»»

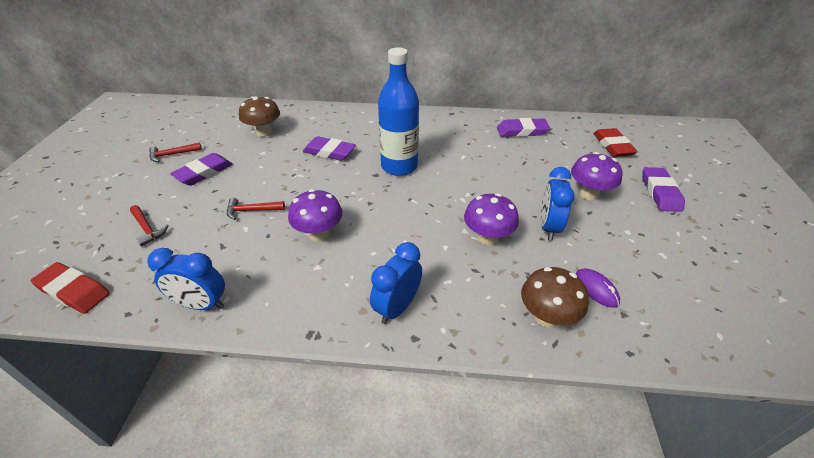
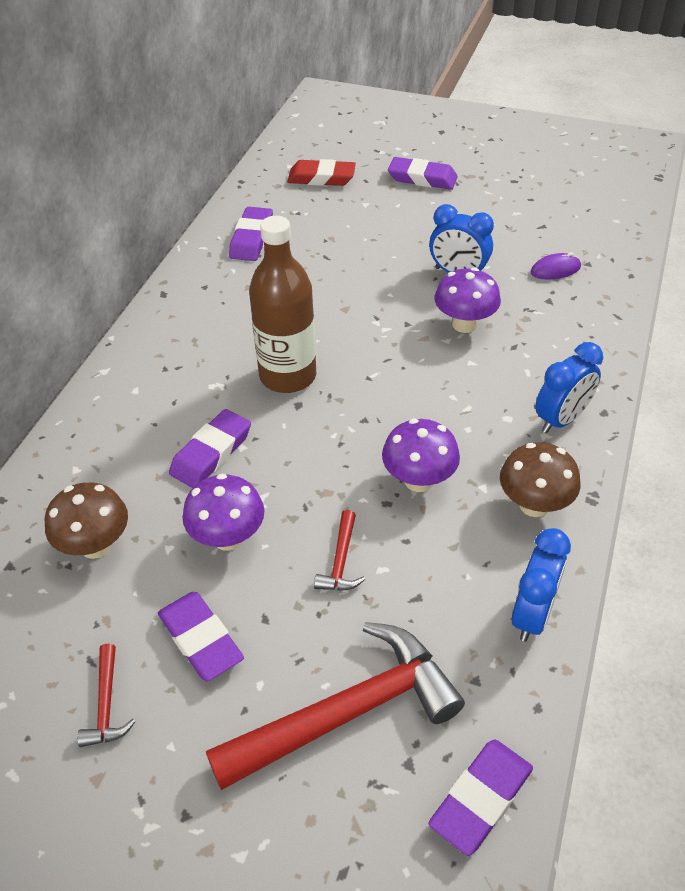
camera: 75 degrees left, 5 degrees up
red eraser [31,262,110,314] -> purple eraser [428,739,533,856]
red hammer [130,205,169,247] -> red hammer [206,622,465,790], size x2.32
blue clock [370,242,422,324] -> blue clock turned 90 degrees counterclockwise [535,342,603,433]
blue bottle [378,48,419,176] -> brown bottle [249,216,316,393]
brown mushroom [521,267,589,328] -> brown mushroom moved to [500,442,580,517]
purple mushroom [571,152,623,200] -> purple mushroom moved to [182,474,265,551]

««

Set down the records above word for word, from the first line through the line containing "brown mushroom [521,267,589,328]", both included; leave out the pictures.

camera: 75 degrees left, 5 degrees up
red eraser [31,262,110,314] -> purple eraser [428,739,533,856]
red hammer [130,205,169,247] -> red hammer [206,622,465,790], size x2.32
blue clock [370,242,422,324] -> blue clock turned 90 degrees counterclockwise [535,342,603,433]
blue bottle [378,48,419,176] -> brown bottle [249,216,316,393]
brown mushroom [521,267,589,328] -> brown mushroom moved to [500,442,580,517]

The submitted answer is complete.